- Directions for this task
Once you have read the records, output them exactly.
Data for this exercise START
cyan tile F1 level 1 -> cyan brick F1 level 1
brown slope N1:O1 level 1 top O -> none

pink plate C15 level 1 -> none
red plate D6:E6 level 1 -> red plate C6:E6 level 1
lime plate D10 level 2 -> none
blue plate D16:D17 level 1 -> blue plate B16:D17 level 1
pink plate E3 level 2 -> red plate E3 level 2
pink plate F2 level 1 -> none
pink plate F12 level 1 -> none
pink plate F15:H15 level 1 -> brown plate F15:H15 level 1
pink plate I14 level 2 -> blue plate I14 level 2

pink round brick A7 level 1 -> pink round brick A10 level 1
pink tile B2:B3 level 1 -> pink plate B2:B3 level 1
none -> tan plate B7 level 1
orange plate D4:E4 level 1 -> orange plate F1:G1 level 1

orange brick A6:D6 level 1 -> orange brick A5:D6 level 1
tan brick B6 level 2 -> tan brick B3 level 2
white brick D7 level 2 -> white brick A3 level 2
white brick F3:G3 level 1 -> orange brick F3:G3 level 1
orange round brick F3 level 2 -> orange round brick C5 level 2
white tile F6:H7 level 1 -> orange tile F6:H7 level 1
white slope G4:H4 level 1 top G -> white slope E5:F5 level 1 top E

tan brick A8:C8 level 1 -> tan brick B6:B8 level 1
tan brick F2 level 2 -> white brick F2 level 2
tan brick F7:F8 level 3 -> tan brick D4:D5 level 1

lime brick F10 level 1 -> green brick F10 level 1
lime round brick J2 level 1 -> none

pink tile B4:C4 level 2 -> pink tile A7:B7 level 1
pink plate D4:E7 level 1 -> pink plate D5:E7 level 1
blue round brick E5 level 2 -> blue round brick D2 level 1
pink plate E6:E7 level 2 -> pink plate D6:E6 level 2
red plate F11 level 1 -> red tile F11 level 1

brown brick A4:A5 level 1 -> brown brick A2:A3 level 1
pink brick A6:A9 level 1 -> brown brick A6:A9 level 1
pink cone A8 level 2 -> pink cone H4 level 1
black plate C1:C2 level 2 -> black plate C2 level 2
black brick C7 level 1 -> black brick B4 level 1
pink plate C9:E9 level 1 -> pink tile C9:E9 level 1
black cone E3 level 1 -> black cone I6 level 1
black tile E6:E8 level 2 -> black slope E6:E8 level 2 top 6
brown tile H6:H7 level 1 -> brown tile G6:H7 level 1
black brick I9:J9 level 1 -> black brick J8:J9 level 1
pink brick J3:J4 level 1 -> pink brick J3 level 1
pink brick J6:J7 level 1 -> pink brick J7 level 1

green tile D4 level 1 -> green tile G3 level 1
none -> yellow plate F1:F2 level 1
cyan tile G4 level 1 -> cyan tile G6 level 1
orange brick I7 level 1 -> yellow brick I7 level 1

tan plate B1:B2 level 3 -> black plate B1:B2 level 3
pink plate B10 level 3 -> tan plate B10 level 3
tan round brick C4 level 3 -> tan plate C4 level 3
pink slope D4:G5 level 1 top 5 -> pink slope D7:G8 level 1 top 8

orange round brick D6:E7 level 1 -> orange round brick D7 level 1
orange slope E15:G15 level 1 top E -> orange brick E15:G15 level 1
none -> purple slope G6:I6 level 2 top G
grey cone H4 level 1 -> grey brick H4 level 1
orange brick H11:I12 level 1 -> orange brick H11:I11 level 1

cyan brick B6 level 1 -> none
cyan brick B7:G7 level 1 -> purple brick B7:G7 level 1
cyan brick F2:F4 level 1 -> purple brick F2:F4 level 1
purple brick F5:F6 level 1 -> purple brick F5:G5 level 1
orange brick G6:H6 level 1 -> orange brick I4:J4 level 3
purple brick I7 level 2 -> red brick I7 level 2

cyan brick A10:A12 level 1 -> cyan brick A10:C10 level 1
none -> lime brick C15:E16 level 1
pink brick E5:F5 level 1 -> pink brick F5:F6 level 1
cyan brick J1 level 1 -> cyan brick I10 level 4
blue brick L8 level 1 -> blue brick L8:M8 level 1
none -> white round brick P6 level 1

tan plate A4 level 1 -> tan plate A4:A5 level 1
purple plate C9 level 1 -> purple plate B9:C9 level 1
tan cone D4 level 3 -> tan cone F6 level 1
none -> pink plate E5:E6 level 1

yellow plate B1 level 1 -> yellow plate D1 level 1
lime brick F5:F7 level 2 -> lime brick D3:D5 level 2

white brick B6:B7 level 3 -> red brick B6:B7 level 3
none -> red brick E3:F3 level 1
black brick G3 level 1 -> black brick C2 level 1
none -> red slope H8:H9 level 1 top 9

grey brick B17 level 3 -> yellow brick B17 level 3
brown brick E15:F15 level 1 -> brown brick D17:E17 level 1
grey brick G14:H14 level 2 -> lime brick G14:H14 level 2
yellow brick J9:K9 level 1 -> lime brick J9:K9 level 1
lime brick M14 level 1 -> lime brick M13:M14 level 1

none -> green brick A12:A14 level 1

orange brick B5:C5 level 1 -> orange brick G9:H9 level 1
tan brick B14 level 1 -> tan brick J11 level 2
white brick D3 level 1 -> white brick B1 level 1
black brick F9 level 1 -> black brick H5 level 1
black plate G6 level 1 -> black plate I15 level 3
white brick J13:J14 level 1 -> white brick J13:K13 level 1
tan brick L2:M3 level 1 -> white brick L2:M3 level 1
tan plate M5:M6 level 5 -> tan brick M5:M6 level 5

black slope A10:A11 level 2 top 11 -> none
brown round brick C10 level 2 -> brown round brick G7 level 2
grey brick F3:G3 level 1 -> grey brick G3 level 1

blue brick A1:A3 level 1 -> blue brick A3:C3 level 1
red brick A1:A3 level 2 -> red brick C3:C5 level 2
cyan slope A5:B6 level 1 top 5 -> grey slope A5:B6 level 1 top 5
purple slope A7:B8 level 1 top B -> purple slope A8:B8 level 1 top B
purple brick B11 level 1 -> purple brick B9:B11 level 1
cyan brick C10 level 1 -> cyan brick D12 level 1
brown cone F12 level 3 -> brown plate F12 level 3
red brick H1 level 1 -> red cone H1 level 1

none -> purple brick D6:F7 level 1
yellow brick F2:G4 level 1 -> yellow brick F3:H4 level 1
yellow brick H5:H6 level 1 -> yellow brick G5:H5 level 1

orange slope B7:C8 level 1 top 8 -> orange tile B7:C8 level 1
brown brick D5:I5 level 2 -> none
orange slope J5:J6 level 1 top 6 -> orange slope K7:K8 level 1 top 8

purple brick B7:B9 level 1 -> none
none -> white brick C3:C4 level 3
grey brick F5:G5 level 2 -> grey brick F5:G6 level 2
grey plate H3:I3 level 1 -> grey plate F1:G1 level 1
Data for this exercise END
- Solution to the problem
cyan tile F1 level 1 -> cyan brick F1 level 1
brown slope N1:O1 level 1 top O -> none

pink plate C15 level 1 -> none
red plate D6:E6 level 1 -> red plate C6:E6 level 1
lime plate D10 level 2 -> none
blue plate D16:D17 level 1 -> blue plate B16:D17 level 1
pink plate E3 level 2 -> red plate E3 level 2
pink plate F2 level 1 -> none
pink plate F12 level 1 -> none
pink plate F15:H15 level 1 -> brown plate F15:H15 level 1
pink plate I14 level 2 -> blue plate I14 level 2

pink round brick A7 level 1 -> pink round brick A10 level 1
pink tile B2:B3 level 1 -> pink plate B2:B3 level 1
none -> tan plate B7 level 1
orange plate D4:E4 level 1 -> orange plate F1:G1 level 1

orange brick A6:D6 level 1 -> orange brick A5:D6 level 1
tan brick B6 level 2 -> tan brick B3 level 2
white brick D7 level 2 -> white brick A3 level 2
white brick F3:G3 level 1 -> orange brick F3:G3 level 1
orange round brick F3 level 2 -> orange round brick C5 level 2
white tile F6:H7 level 1 -> orange tile F6:H7 level 1
white slope G4:H4 level 1 top G -> white slope E5:F5 level 1 top E

tan brick A8:C8 level 1 -> tan brick B6:B8 level 1
tan brick F2 level 2 -> white brick F2 level 2
tan brick F7:F8 level 3 -> tan brick D4:D5 level 1

lime brick F10 level 1 -> green brick F10 level 1
lime round brick J2 level 1 -> none

pink tile B4:C4 level 2 -> pink tile A7:B7 level 1
pink plate D4:E7 level 1 -> pink plate D5:E7 level 1
blue round brick E5 level 2 -> blue round brick D2 level 1
pink plate E6:E7 level 2 -> pink plate D6:E6 level 2
red plate F11 level 1 -> red tile F11 level 1

brown brick A4:A5 level 1 -> brown brick A2:A3 level 1
pink brick A6:A9 level 1 -> brown brick A6:A9 level 1
pink cone A8 level 2 -> pink cone H4 level 1
black plate C1:C2 level 2 -> black plate C2 level 2
black brick C7 level 1 -> black brick B4 level 1
pink plate C9:E9 level 1 -> pink tile C9:E9 level 1
black cone E3 level 1 -> black cone I6 level 1
black tile E6:E8 level 2 -> black slope E6:E8 level 2 top 6
brown tile H6:H7 level 1 -> brown tile G6:H7 level 1
black brick I9:J9 level 1 -> black brick J8:J9 level 1
pink brick J3:J4 level 1 -> pink brick J3 level 1
pink brick J6:J7 level 1 -> pink brick J7 level 1

green tile D4 level 1 -> green tile G3 level 1
none -> yellow plate F1:F2 level 1
cyan tile G4 level 1 -> cyan tile G6 level 1
orange brick I7 level 1 -> yellow brick I7 level 1

tan plate B1:B2 level 3 -> black plate B1:B2 level 3
pink plate B10 level 3 -> tan plate B10 level 3
tan round brick C4 level 3 -> tan plate C4 level 3
pink slope D4:G5 level 1 top 5 -> pink slope D7:G8 level 1 top 8

orange round brick D6:E7 level 1 -> orange round brick D7 level 1
orange slope E15:G15 level 1 top E -> orange brick E15:G15 level 1
none -> purple slope G6:I6 level 2 top G
grey cone H4 level 1 -> grey brick H4 level 1
orange brick H11:I12 level 1 -> orange brick H11:I11 level 1

cyan brick B6 level 1 -> none
cyan brick B7:G7 level 1 -> purple brick B7:G7 level 1
cyan brick F2:F4 level 1 -> purple brick F2:F4 level 1
purple brick F5:F6 level 1 -> purple brick F5:G5 level 1
orange brick G6:H6 level 1 -> orange brick I4:J4 level 3
purple brick I7 level 2 -> red brick I7 level 2

cyan brick A10:A12 level 1 -> cyan brick A10:C10 level 1
none -> lime brick C15:E16 level 1
pink brick E5:F5 level 1 -> pink brick F5:F6 level 1
cyan brick J1 level 1 -> cyan brick I10 level 4
blue brick L8 level 1 -> blue brick L8:M8 level 1
none -> white round brick P6 level 1

tan plate A4 level 1 -> tan plate A4:A5 level 1
purple plate C9 level 1 -> purple plate B9:C9 level 1
tan cone D4 level 3 -> tan cone F6 level 1
none -> pink plate E5:E6 level 1

yellow plate B1 level 1 -> yellow plate D1 level 1
lime brick F5:F7 level 2 -> lime brick D3:D5 level 2

white brick B6:B7 level 3 -> red brick B6:B7 level 3
none -> red brick E3:F3 level 1
black brick G3 level 1 -> black brick C2 level 1
none -> red slope H8:H9 level 1 top 9

grey brick B17 level 3 -> yellow brick B17 level 3
brown brick E15:F15 level 1 -> brown brick D17:E17 level 1
grey brick G14:H14 level 2 -> lime brick G14:H14 level 2
yellow brick J9:K9 level 1 -> lime brick J9:K9 level 1
lime brick M14 level 1 -> lime brick M13:M14 level 1

none -> green brick A12:A14 level 1

orange brick B5:C5 level 1 -> orange brick G9:H9 level 1
tan brick B14 level 1 -> tan brick J11 level 2
white brick D3 level 1 -> white brick B1 level 1
black brick F9 level 1 -> black brick H5 level 1
black plate G6 level 1 -> black plate I15 level 3
white brick J13:J14 level 1 -> white brick J13:K13 level 1
tan brick L2:M3 level 1 -> white brick L2:M3 level 1
tan plate M5:M6 level 5 -> tan brick M5:M6 level 5

black slope A10:A11 level 2 top 11 -> none
brown round brick C10 level 2 -> brown round brick G7 level 2
grey brick F3:G3 level 1 -> grey brick G3 level 1

blue brick A1:A3 level 1 -> blue brick A3:C3 level 1
red brick A1:A3 level 2 -> red brick C3:C5 level 2
cyan slope A5:B6 level 1 top 5 -> grey slope A5:B6 level 1 top 5
purple slope A7:B8 level 1 top B -> purple slope A8:B8 level 1 top B
purple brick B11 level 1 -> purple brick B9:B11 level 1
cyan brick C10 level 1 -> cyan brick D12 level 1
brown cone F12 level 3 -> brown plate F12 level 3
red brick H1 level 1 -> red cone H1 level 1

none -> purple brick D6:F7 level 1
yellow brick F2:G4 level 1 -> yellow brick F3:H4 level 1
yellow brick H5:H6 level 1 -> yellow brick G5:H5 level 1

orange slope B7:C8 level 1 top 8 -> orange tile B7:C8 level 1
brown brick D5:I5 level 2 -> none
orange slope J5:J6 level 1 top 6 -> orange slope K7:K8 level 1 top 8

purple brick B7:B9 level 1 -> none
none -> white brick C3:C4 level 3
grey brick F5:G5 level 2 -> grey brick F5:G6 level 2
grey plate H3:I3 level 1 -> grey plate F1:G1 level 1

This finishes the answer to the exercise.